▶ [What you have to do]: Leave the images behind and copy every record exactly.

★ ★ ★ ★ ★ ★ ★

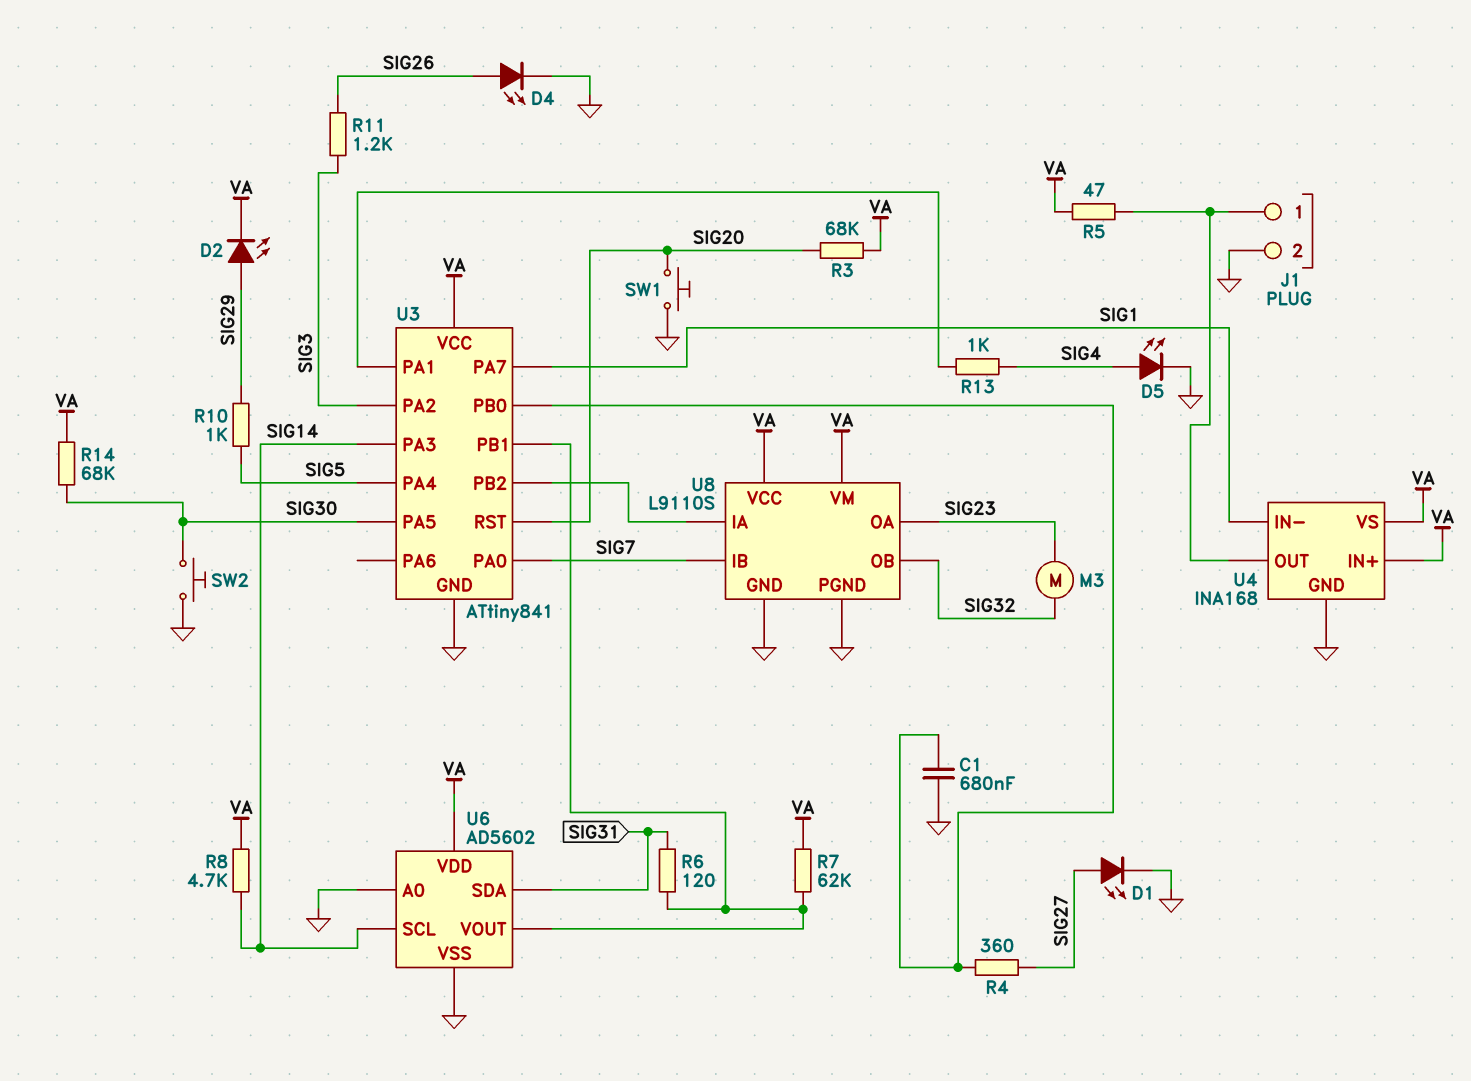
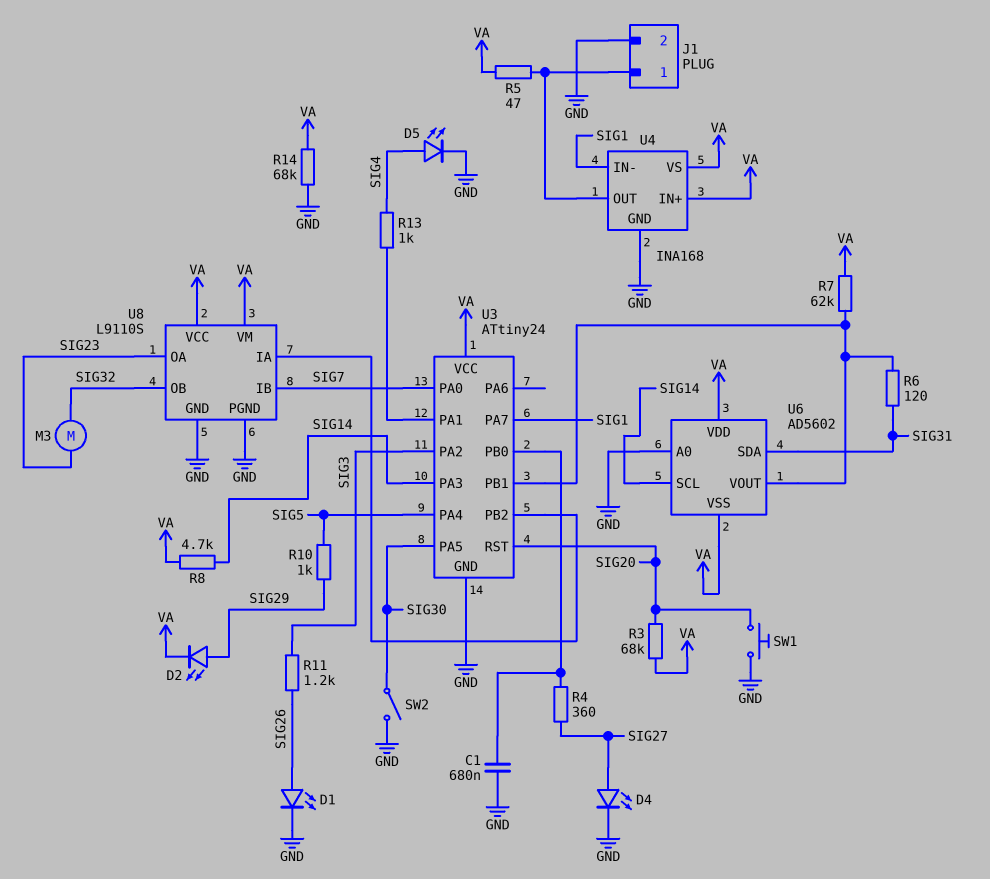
D1: LED (A SIG27, K GND) -> LED (A SIG26, K GND)
D4: LED (A SIG26, K GND) -> LED (A SIG27, K GND)
R14: 68k (SIG30, VA) -> 68k (GND, VA)
SW2: button (GND, SIG30) -> switch (GND, SIG30)
U3: ATtiny841 -> ATtiny24
U6 pin VSS: GND -> VA

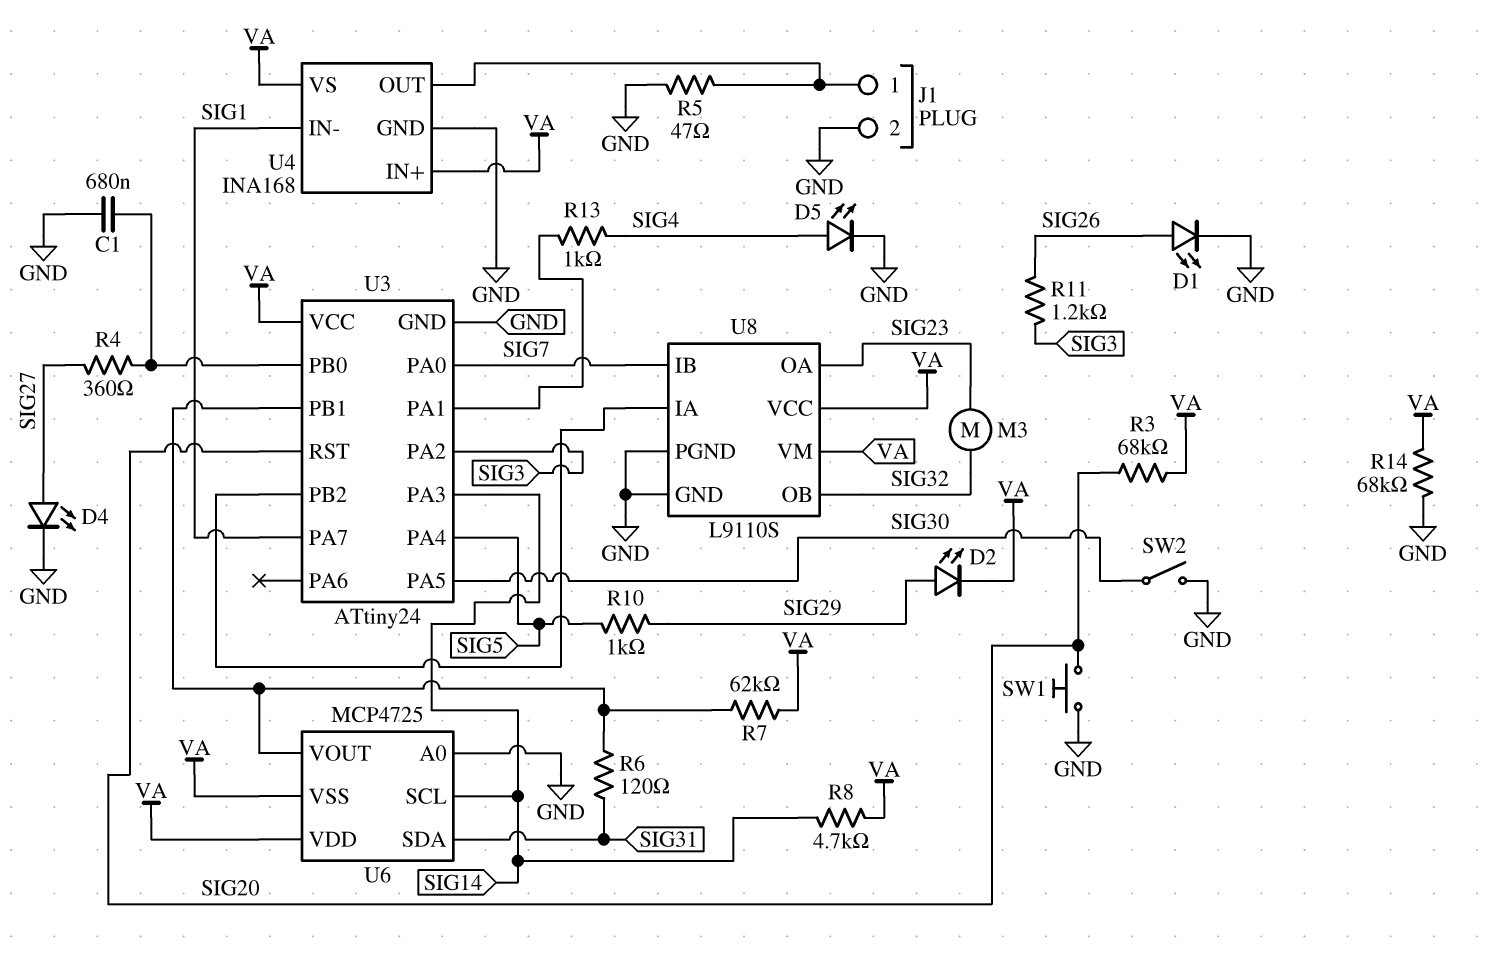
R5: 47 (J1/1, VA) -> 47 (GND, J1/1)
U6: AD5602 -> MCP4725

★ ★ ★ ★ ★ ★ ★

▶ [Solution to the problem]:
D1: LED (A SIG27, K GND) -> LED (A SIG26, K GND)
D4: LED (A SIG26, K GND) -> LED (A SIG27, K GND)
R14: 68k (SIG30, VA) -> 68k (GND, VA)
SW2: button (GND, SIG30) -> switch (GND, SIG30)
U3: ATtiny841 -> ATtiny24
U6 pin VSS: GND -> VA

R5: 47 (J1/1, VA) -> 47 (GND, J1/1)
U6: AD5602 -> MCP4725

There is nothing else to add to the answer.